● Exercise requirements
Only an exact copy is wanted: the lines from the one holding "(392, 378) = (341, 196): black" through the last line below, minus the pictures.

• • • •

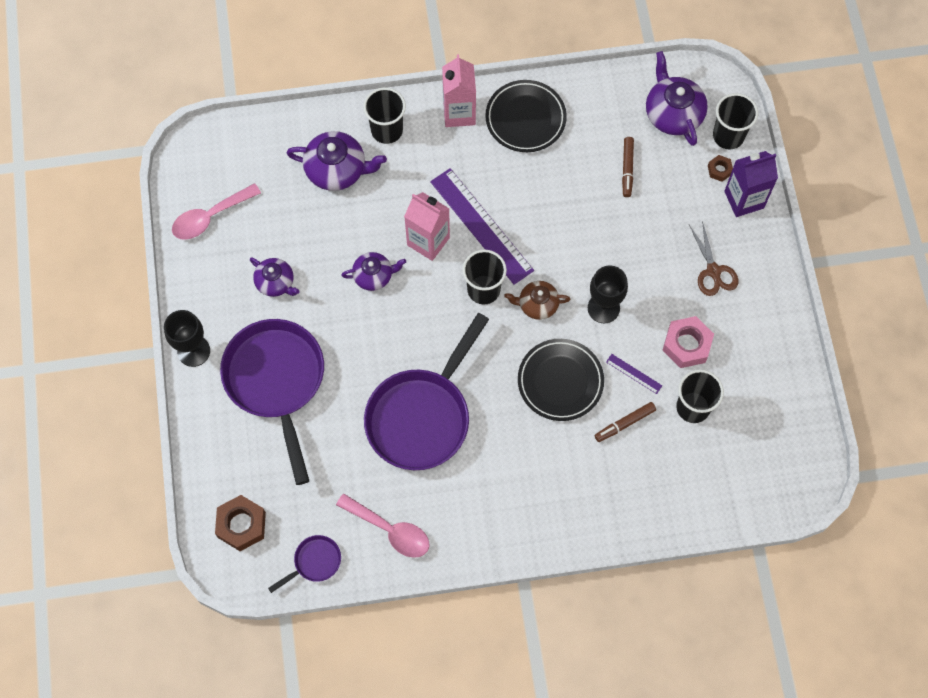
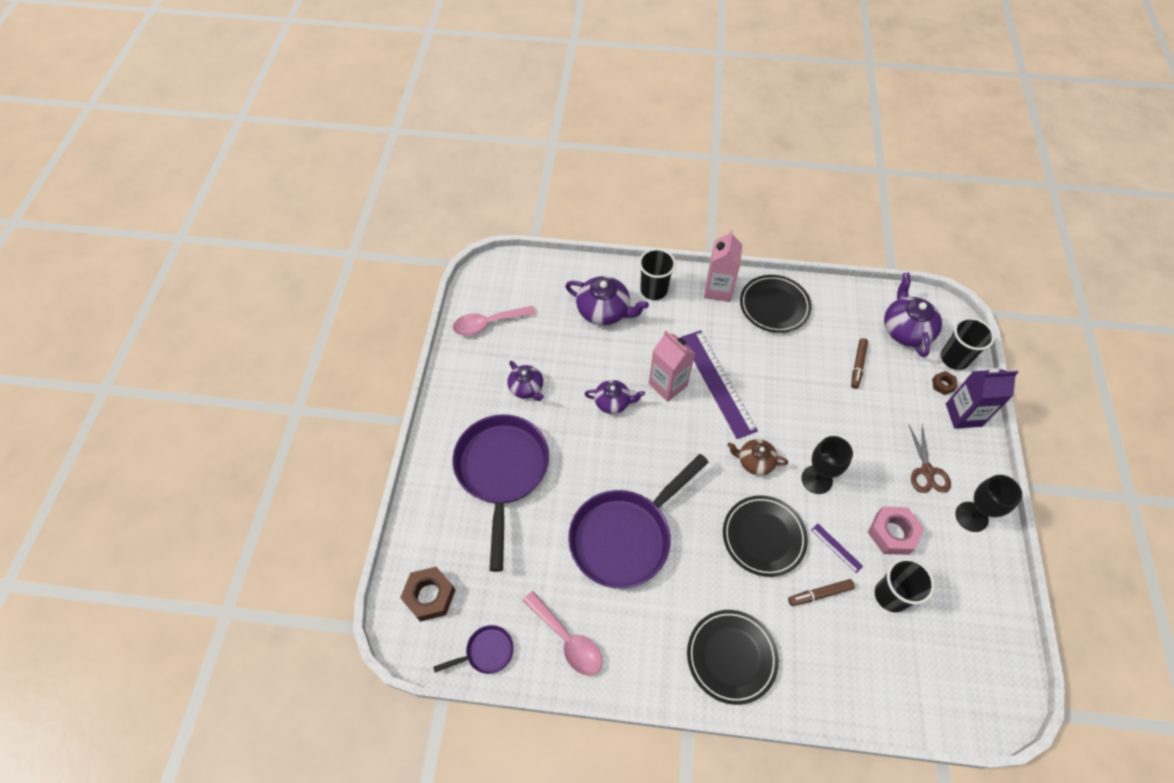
camera: 15 degrees right, 10 degrees down
(193, 351) = (438, 428): black goblet -> black goblet (971, 517)
(483, 289) = (708, 437): black cup -> none
(550, 505) = (731, 657): none -> black plate

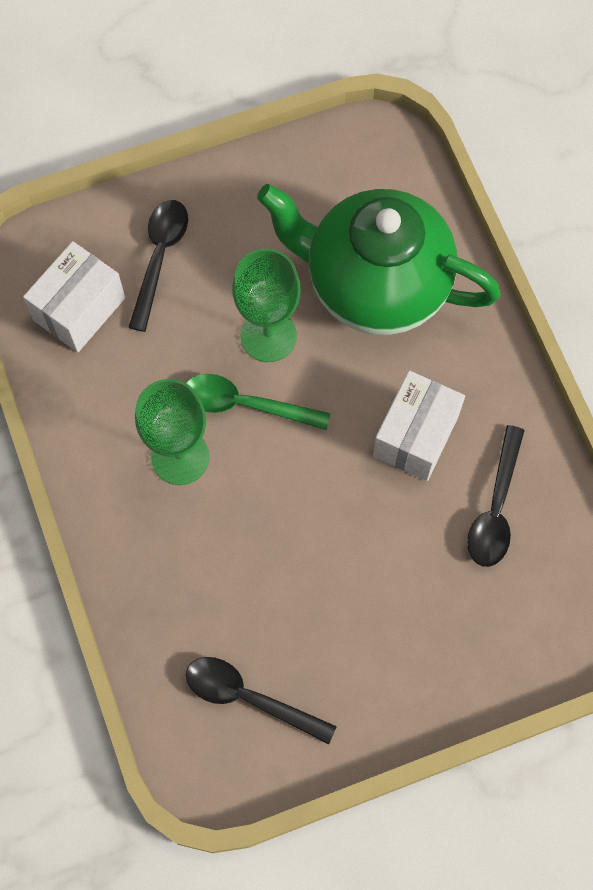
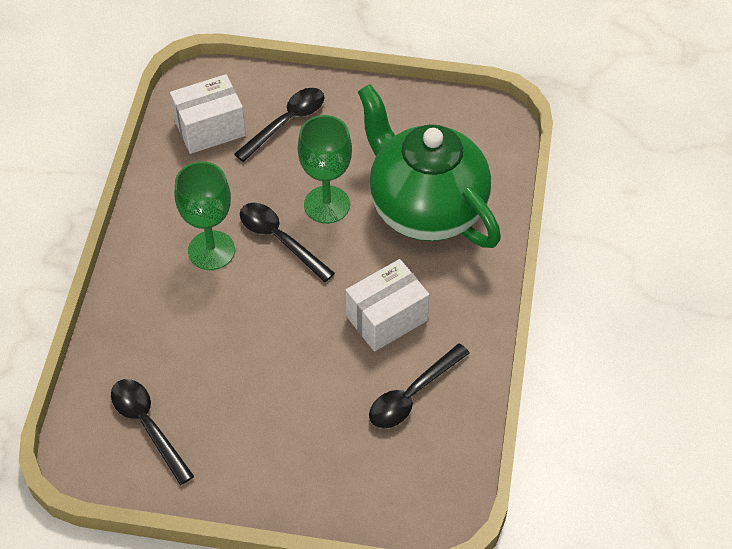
camera: 30 degrees right, 15 degrees down
(245, 404) = (279, 239): green spoon -> black spoon

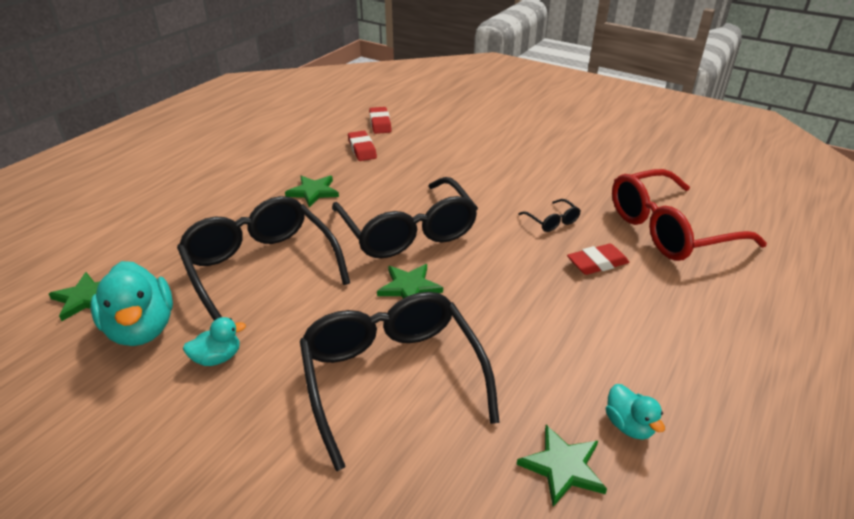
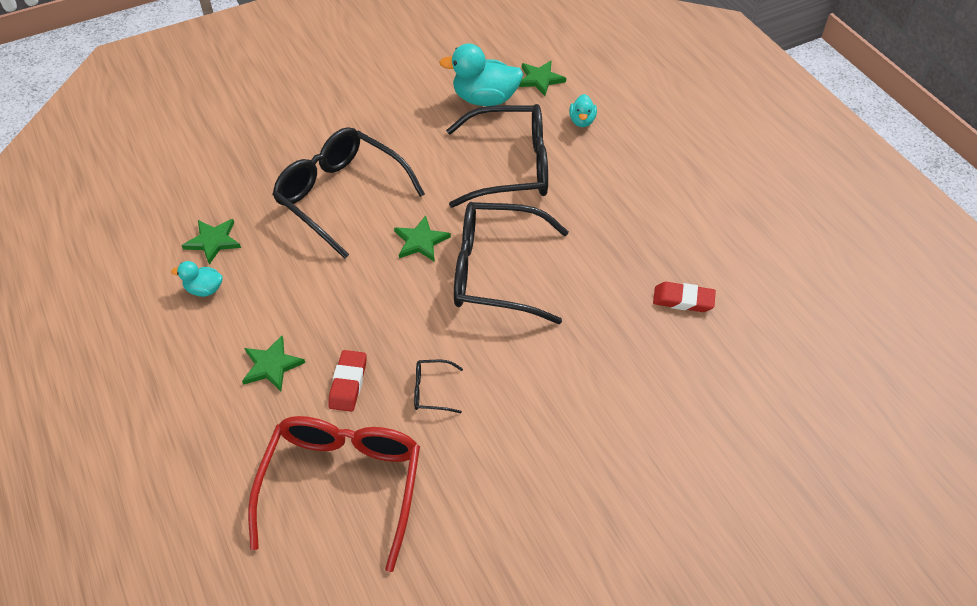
camera: 120 degrees right, 15 degrees up
(218, 358) = (428, 126): turquoise duck -> turquoise duck (582, 121)
(313, 192) = (610, 231): green star -> green star (271, 365)
(380, 123) = (746, 344): red eraser -> none
(392, 378) = (341, 196): black glasses -> black glasses turned 150 degrees counterclockwise

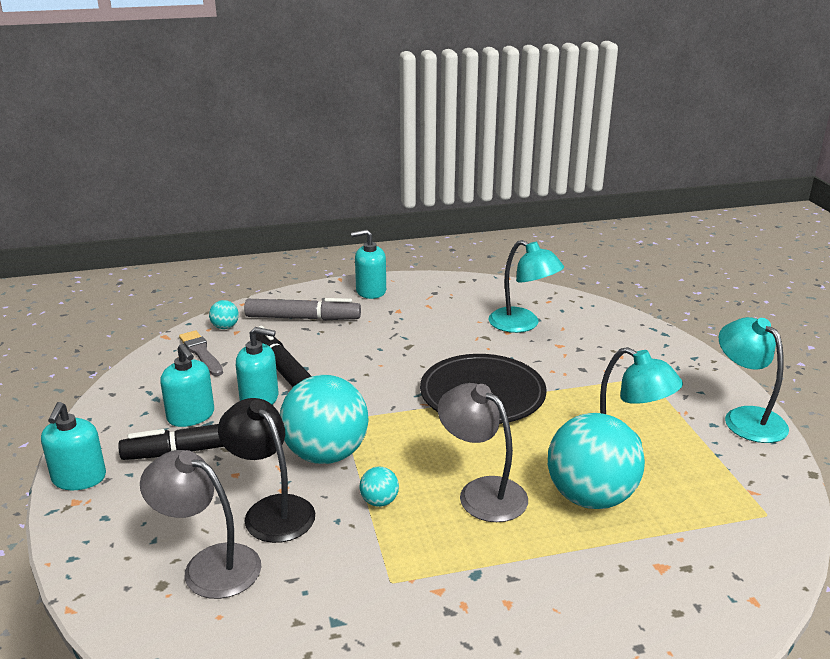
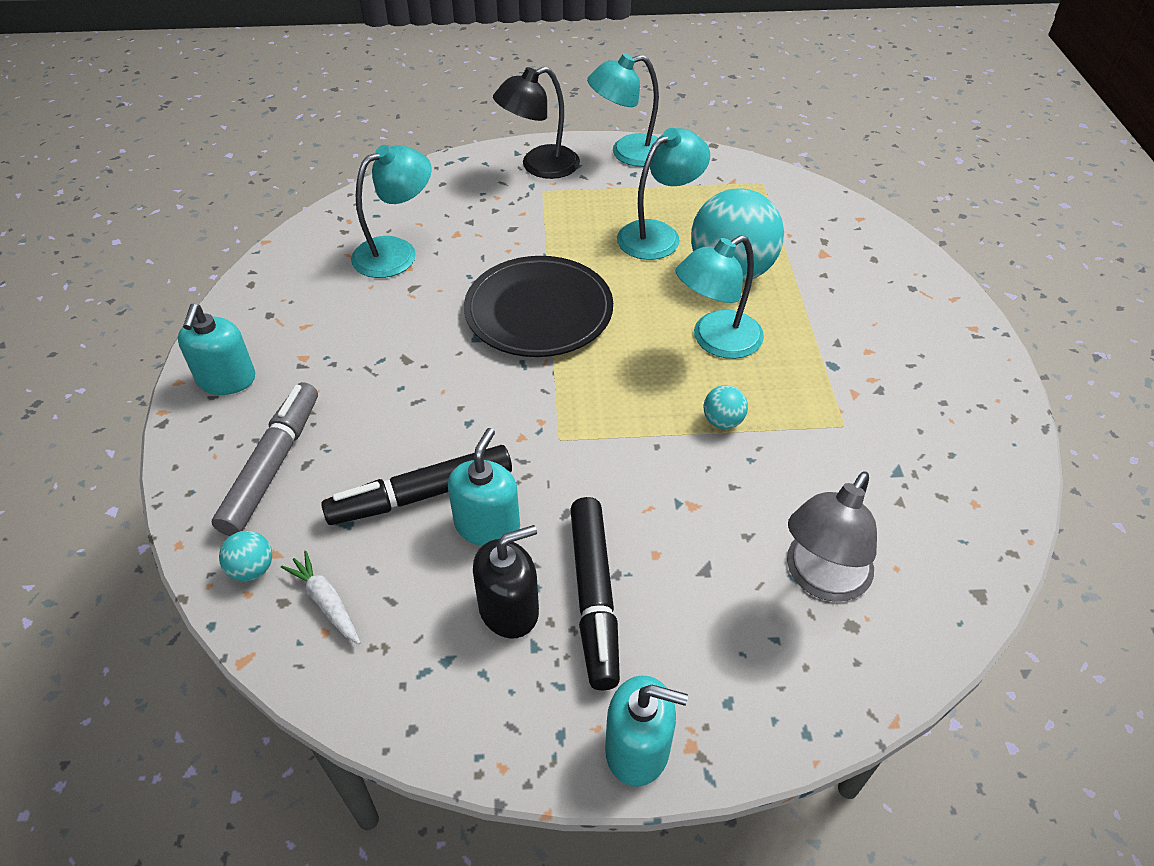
camera: 80 degrees left, 20 degrees up
(191, 416) = (509, 609): turquoise soap dispenser -> black soap dispenser
(201, 353) = (326, 602): grey brush -> white carrot
(271, 510) = (729, 518): black lamp -> black lamp (539, 166)
(326, 454) = (630, 461): turquoise ball -> none
(482, 492) = (716, 341): grey lamp -> turquoise lamp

• • • •

● Solution to the exercise
(392, 378) = (341, 196): black glasses -> black glasses turned 150 degrees counterclockwise

camera: 80 degrees left, 20 degrees up
(191, 416) = (509, 609): turquoise soap dispenser -> black soap dispenser
(201, 353) = (326, 602): grey brush -> white carrot
(271, 510) = (729, 518): black lamp -> black lamp (539, 166)
(326, 454) = (630, 461): turquoise ball -> none
(482, 492) = (716, 341): grey lamp -> turquoise lamp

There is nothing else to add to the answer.